__THE TASK__. Output each entry verbatim. Leave the images out.

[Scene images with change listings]
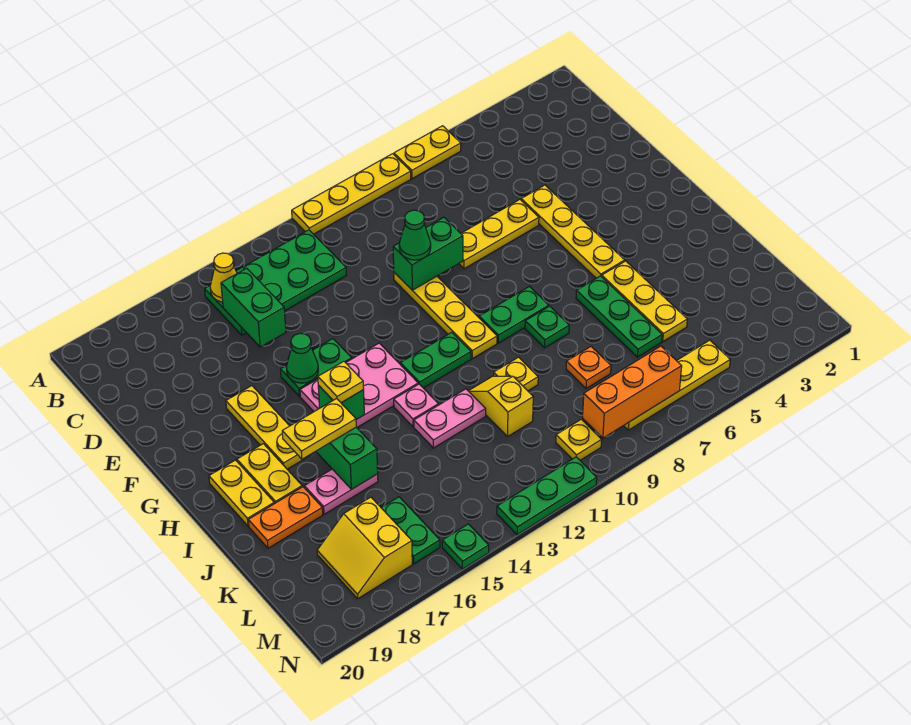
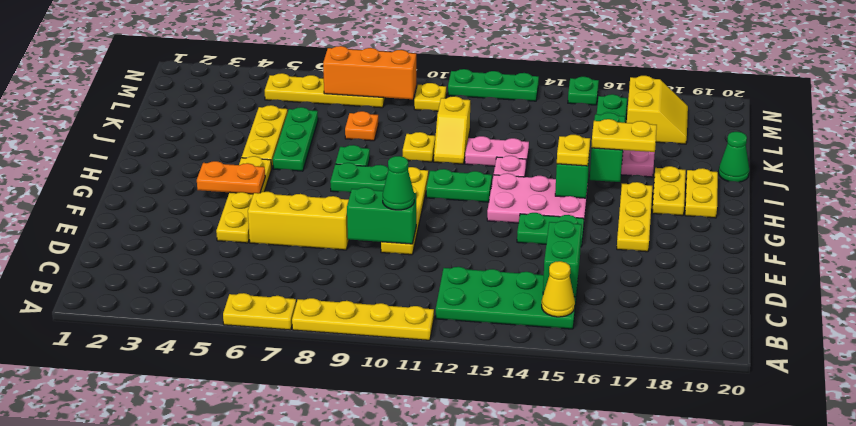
yellow plate E6:E8 level 1 -> yellow brick E6:E8 level 1
green cone F15 level 2 -> green cone J20 level 1
orange plate J18:J19 level 1 -> orange plate G4:G5 level 2

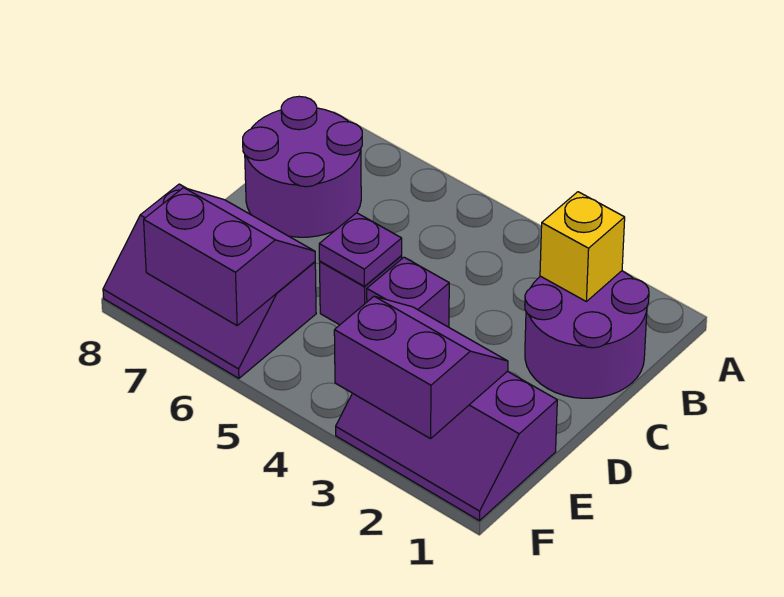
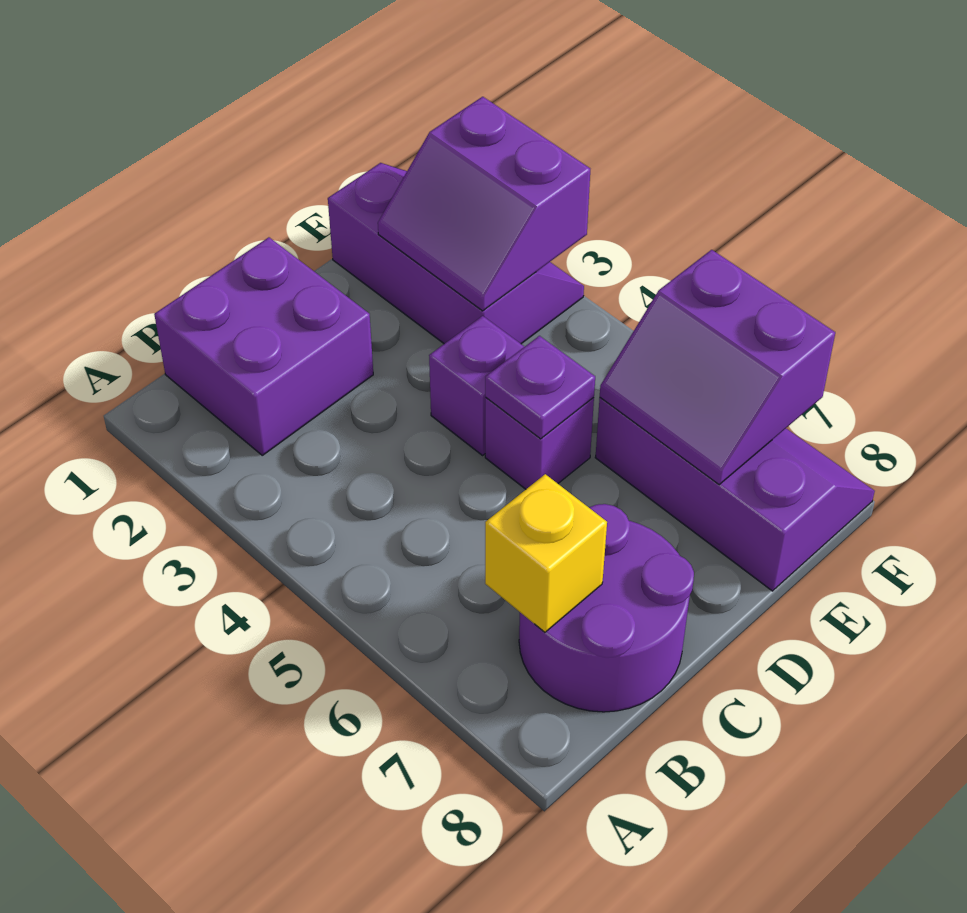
purple round brick B1:C2 level 1 -> purple brick B1:C2 level 1
yellow brick B2 level 2 -> yellow brick B7 level 2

__FINAL ANSWER__.
yellow plate E6:E8 level 1 -> yellow brick E6:E8 level 1
green cone F15 level 2 -> green cone J20 level 1
orange plate J18:J19 level 1 -> orange plate G4:G5 level 2

purple round brick B1:C2 level 1 -> purple brick B1:C2 level 1
yellow brick B2 level 2 -> yellow brick B7 level 2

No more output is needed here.